=== PROVIDED DATA ===
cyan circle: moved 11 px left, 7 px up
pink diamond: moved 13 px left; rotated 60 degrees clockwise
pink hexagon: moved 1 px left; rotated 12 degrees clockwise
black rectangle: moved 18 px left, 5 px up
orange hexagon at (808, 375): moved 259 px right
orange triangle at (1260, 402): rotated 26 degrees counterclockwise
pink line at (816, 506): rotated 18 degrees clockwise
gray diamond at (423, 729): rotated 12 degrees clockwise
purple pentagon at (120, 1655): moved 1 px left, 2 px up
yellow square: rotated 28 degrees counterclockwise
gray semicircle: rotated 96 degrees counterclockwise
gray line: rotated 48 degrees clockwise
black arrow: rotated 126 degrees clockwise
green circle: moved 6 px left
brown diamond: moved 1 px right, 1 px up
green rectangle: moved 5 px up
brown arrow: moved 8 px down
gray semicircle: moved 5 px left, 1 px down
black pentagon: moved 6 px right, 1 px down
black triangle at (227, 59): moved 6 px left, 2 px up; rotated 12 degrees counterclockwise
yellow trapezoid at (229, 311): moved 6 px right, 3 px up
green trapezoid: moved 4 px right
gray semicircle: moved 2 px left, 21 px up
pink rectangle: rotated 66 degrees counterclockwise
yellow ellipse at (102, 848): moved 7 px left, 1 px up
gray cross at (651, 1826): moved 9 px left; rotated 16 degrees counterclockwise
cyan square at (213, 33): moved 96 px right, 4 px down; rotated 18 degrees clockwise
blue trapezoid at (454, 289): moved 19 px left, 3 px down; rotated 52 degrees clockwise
===
▶ _WHAT NEEDS TO BE DONE_
Set out each of the records above as an item in a numbered list, leaving out any blank lines.

▶ _FINAL RESULT_
1. cyan circle: moved 11 px left, 7 px up
2. pink diamond: moved 13 px left; rotated 60 degrees clockwise
3. pink hexagon: moved 1 px left; rotated 12 degrees clockwise
4. black rectangle: moved 18 px left, 5 px up
5. orange hexagon at (808, 375): moved 259 px right
6. orange triangle at (1260, 402): rotated 26 degrees counterclockwise
7. pink line at (816, 506): rotated 18 degrees clockwise
8. gray diamond at (423, 729): rotated 12 degrees clockwise
9. purple pentagon at (120, 1655): moved 1 px left, 2 px up
10. yellow square: rotated 28 degrees counterclockwise
11. gray semicircle: rotated 96 degrees counterclockwise
12. gray line: rotated 48 degrees clockwise
13. black arrow: rotated 126 degrees clockwise
14. green circle: moved 6 px left
15. brown diamond: moved 1 px right, 1 px up
16. green rectangle: moved 5 px up
17. brown arrow: moved 8 px down
18. gray semicircle: moved 5 px left, 1 px down
19. black pentagon: moved 6 px right, 1 px down
20. black triangle at (227, 59): moved 6 px left, 2 px up; rotated 12 degrees counterclockwise
21. yellow trapezoid at (229, 311): moved 6 px right, 3 px up
22. green trapezoid: moved 4 px right
23. gray semicircle: moved 2 px left, 21 px up
24. pink rectangle: rotated 66 degrees counterclockwise
25. yellow ellipse at (102, 848): moved 7 px left, 1 px up
26. gray cross at (651, 1826): moved 9 px left; rotated 16 degrees counterclockwise
27. cyan square at (213, 33): moved 96 px right, 4 px down; rotated 18 degrees clockwise
28. blue trapezoid at (454, 289): moved 19 px left, 3 px down; rotated 52 degrees clockwise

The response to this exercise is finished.